(Source data)
* * *

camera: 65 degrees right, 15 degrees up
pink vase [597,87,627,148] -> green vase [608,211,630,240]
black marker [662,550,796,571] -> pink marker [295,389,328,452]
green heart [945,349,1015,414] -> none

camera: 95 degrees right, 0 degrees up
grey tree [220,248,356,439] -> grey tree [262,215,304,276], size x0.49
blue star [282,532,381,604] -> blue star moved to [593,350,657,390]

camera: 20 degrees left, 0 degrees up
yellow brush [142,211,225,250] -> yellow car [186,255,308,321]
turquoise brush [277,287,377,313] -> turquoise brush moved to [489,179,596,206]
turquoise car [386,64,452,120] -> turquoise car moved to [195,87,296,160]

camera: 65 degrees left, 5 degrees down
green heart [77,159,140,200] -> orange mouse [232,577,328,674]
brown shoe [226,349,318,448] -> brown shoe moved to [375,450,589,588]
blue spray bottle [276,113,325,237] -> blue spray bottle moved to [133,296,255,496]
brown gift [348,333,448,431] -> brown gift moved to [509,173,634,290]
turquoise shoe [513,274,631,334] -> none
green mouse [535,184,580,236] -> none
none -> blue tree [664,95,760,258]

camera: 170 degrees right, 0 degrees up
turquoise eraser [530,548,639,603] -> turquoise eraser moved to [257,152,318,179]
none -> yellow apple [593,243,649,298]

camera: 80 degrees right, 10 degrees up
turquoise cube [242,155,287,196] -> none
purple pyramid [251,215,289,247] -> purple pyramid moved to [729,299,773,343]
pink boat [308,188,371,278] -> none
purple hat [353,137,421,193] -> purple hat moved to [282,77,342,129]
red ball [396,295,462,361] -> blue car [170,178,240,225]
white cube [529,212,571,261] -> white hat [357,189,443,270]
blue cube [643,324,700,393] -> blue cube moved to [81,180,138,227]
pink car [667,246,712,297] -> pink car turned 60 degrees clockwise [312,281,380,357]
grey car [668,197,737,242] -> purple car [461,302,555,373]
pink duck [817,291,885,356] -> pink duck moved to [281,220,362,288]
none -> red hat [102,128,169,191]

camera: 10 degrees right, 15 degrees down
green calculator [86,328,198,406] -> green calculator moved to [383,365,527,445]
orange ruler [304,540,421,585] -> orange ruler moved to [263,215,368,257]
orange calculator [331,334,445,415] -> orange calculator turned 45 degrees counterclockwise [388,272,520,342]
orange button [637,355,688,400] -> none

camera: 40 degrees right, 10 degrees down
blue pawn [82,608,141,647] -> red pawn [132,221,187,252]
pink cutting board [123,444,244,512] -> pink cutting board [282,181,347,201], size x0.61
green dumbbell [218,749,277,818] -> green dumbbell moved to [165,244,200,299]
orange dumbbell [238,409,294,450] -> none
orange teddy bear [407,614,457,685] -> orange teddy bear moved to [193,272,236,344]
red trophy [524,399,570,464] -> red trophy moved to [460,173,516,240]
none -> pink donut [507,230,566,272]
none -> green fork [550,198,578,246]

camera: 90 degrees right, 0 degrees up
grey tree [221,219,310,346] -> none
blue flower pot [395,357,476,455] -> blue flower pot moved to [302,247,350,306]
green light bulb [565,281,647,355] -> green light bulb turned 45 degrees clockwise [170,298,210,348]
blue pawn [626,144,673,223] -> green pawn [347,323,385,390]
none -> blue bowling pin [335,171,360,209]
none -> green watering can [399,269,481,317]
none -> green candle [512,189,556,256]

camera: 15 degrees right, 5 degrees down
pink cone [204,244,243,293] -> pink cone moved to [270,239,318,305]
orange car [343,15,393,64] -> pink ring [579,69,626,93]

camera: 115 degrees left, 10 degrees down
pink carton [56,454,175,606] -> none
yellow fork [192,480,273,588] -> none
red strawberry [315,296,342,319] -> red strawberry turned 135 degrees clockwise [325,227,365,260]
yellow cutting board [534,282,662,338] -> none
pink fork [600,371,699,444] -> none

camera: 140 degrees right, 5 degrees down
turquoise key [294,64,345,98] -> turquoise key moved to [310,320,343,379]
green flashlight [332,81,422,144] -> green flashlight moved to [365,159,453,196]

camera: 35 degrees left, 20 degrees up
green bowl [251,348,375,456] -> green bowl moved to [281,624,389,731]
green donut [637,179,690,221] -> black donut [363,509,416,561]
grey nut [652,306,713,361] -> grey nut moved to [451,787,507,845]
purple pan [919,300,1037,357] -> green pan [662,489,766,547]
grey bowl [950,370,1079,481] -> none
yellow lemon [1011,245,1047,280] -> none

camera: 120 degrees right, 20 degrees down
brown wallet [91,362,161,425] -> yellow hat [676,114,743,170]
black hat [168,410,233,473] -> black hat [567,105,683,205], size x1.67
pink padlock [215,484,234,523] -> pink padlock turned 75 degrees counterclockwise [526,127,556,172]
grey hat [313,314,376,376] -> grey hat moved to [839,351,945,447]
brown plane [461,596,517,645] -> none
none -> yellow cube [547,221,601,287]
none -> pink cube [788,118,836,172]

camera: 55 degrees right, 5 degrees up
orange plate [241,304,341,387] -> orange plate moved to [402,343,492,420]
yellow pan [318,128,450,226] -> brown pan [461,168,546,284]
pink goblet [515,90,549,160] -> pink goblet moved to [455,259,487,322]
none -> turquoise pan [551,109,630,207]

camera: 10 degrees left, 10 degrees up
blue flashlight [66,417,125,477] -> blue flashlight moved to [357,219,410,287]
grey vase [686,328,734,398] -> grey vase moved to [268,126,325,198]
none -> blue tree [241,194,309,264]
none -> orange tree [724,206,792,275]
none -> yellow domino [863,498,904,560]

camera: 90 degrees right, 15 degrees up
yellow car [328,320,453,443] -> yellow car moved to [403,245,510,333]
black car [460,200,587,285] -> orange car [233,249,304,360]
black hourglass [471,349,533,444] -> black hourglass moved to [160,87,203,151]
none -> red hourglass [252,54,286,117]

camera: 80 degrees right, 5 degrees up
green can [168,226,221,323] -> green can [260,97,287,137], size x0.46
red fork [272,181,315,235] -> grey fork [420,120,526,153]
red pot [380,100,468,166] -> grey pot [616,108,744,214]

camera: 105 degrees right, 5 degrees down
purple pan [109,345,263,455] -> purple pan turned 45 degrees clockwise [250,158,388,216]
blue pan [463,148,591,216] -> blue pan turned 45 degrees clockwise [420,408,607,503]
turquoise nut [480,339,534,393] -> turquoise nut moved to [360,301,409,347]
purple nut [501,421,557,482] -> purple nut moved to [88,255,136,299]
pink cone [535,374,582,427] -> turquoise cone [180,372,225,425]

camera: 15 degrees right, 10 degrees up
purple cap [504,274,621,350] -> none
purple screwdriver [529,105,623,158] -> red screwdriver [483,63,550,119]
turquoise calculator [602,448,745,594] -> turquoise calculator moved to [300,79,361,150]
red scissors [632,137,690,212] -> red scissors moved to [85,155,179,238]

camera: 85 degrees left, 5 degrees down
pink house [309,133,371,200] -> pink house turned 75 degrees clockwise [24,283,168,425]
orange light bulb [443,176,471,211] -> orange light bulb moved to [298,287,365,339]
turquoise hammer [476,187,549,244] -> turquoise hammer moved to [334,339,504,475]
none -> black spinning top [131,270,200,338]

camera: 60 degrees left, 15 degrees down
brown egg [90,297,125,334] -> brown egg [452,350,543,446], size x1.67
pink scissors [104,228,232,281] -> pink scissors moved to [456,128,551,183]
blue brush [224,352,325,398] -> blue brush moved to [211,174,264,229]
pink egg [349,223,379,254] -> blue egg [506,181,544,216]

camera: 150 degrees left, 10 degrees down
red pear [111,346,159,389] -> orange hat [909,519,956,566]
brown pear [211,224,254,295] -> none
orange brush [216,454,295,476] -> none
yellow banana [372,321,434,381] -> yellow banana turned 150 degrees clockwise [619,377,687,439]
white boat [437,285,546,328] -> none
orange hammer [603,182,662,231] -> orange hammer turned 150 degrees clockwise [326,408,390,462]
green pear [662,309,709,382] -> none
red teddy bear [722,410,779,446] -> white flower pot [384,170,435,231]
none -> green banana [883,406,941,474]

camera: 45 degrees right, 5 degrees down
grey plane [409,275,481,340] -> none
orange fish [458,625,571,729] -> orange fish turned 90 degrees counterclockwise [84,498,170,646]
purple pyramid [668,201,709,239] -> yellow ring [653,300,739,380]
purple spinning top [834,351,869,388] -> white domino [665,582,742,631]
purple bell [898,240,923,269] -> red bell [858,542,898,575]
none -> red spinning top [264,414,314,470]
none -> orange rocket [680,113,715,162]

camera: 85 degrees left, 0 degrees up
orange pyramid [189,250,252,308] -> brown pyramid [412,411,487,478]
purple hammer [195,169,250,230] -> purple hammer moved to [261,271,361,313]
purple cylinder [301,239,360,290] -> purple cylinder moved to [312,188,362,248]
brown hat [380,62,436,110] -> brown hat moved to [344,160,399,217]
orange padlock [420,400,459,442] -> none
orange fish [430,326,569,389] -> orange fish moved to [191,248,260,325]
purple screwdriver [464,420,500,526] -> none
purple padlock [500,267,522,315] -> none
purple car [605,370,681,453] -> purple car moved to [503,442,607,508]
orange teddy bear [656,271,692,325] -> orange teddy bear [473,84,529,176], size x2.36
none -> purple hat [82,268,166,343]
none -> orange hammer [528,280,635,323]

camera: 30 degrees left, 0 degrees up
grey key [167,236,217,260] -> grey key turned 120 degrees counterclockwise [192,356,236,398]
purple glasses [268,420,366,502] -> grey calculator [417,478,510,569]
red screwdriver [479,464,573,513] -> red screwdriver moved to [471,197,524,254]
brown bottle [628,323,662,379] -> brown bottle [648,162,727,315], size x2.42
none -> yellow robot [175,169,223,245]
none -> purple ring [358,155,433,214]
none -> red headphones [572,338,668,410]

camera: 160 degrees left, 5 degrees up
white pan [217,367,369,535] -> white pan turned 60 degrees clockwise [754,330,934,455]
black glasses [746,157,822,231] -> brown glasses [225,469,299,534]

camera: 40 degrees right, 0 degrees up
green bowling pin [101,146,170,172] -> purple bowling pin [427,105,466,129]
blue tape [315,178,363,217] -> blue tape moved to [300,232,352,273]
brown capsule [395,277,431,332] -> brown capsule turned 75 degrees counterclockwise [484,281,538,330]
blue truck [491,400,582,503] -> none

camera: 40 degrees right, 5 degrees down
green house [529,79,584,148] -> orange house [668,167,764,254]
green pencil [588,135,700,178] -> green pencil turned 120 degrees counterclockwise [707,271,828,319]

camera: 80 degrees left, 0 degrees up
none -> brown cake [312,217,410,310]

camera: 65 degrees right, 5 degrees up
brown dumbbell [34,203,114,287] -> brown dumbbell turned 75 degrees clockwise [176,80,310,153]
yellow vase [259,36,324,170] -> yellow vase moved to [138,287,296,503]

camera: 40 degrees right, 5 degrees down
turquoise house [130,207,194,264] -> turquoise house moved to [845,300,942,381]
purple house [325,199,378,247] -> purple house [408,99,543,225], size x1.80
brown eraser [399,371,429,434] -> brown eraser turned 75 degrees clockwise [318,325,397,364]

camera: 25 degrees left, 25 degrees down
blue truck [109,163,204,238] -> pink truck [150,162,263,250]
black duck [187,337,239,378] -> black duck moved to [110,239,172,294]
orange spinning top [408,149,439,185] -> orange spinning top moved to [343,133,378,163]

* * *

## Exercise
When you reach the line holding "pink egg [349,223,379,254]" in the records above, begin reproducing exactly, stop after the line holding "brown hat [380,62,436,110]", and output nothing else.

## Response for this exercise
pink egg [349,223,379,254] -> blue egg [506,181,544,216]

camera: 150 degrees left, 10 degrees down
red pear [111,346,159,389] -> orange hat [909,519,956,566]
brown pear [211,224,254,295] -> none
orange brush [216,454,295,476] -> none
yellow banana [372,321,434,381] -> yellow banana turned 150 degrees clockwise [619,377,687,439]
white boat [437,285,546,328] -> none
orange hammer [603,182,662,231] -> orange hammer turned 150 degrees clockwise [326,408,390,462]
green pear [662,309,709,382] -> none
red teddy bear [722,410,779,446] -> white flower pot [384,170,435,231]
none -> green banana [883,406,941,474]

camera: 45 degrees right, 5 degrees down
grey plane [409,275,481,340] -> none
orange fish [458,625,571,729] -> orange fish turned 90 degrees counterclockwise [84,498,170,646]
purple pyramid [668,201,709,239] -> yellow ring [653,300,739,380]
purple spinning top [834,351,869,388] -> white domino [665,582,742,631]
purple bell [898,240,923,269] -> red bell [858,542,898,575]
none -> red spinning top [264,414,314,470]
none -> orange rocket [680,113,715,162]

camera: 85 degrees left, 0 degrees up
orange pyramid [189,250,252,308] -> brown pyramid [412,411,487,478]
purple hammer [195,169,250,230] -> purple hammer moved to [261,271,361,313]
purple cylinder [301,239,360,290] -> purple cylinder moved to [312,188,362,248]
brown hat [380,62,436,110] -> brown hat moved to [344,160,399,217]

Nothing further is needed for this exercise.